EXERCISE INSTRUCTIONS:
Retype the listing below line for line, but only from the line with "(220, 258) = (398, 168): white" down to the line with "(449, 429) = (302, 449): red", inclusive. Pictures stay out.

++++ RECORDS PROVIDED ++++

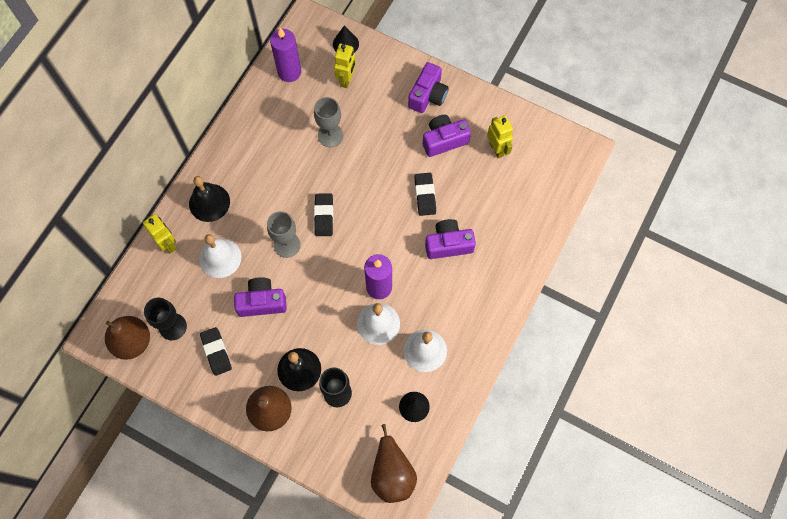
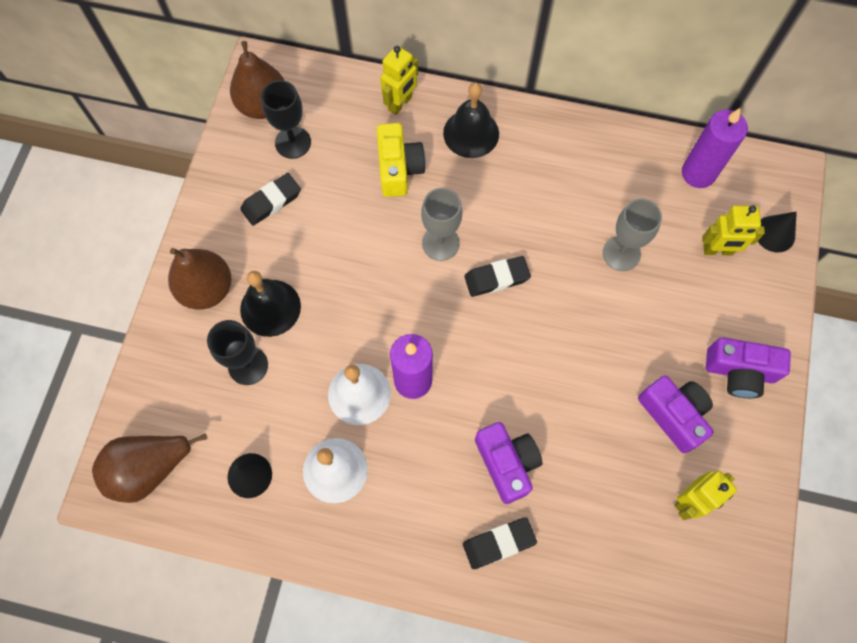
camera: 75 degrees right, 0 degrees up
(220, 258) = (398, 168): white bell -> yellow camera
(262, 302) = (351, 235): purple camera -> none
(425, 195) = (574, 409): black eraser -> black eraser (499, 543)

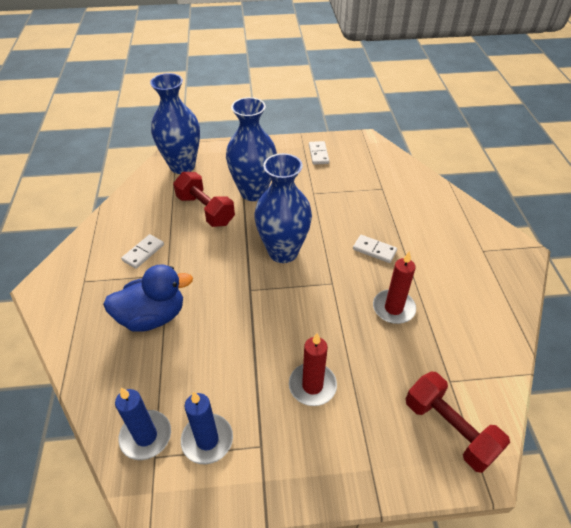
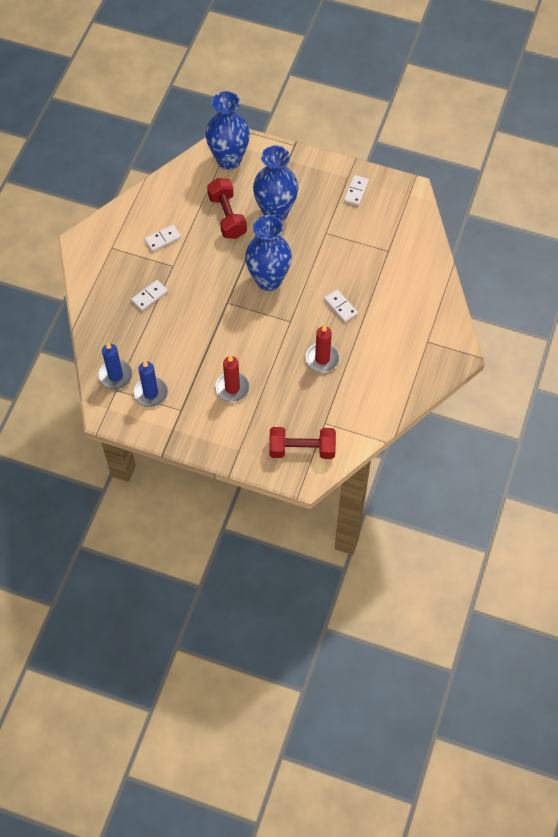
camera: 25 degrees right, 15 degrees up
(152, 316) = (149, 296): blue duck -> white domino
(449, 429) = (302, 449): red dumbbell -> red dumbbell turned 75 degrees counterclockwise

++++
++++ RECORDS PROVIDED ++++

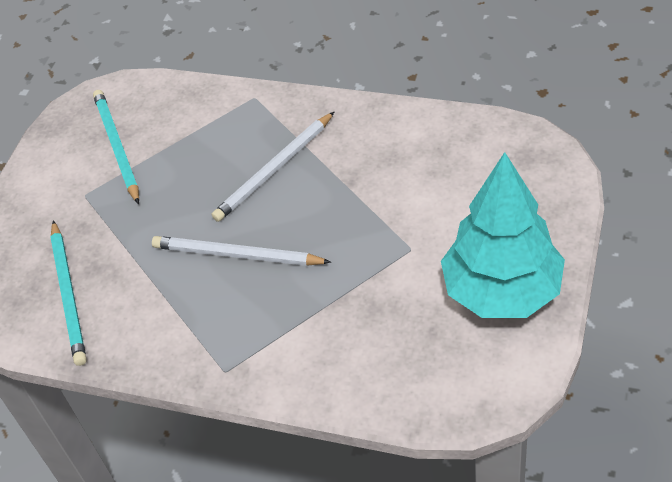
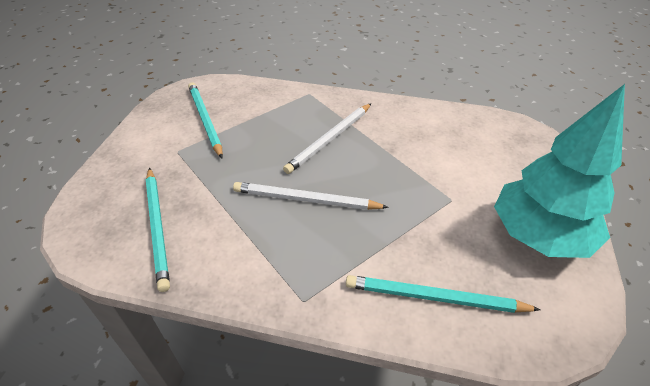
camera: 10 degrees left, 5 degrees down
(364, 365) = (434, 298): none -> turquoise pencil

++++

YOUR RESPONSE:
(220, 258) = (398, 168): white bell -> yellow camera
(262, 302) = (351, 235): purple camera -> none
(425, 195) = (574, 409): black eraser -> black eraser (499, 543)

camera: 25 degrees right, 15 degrees up
(152, 316) = (149, 296): blue duck -> white domino
(449, 429) = (302, 449): red dumbbell -> red dumbbell turned 75 degrees counterclockwise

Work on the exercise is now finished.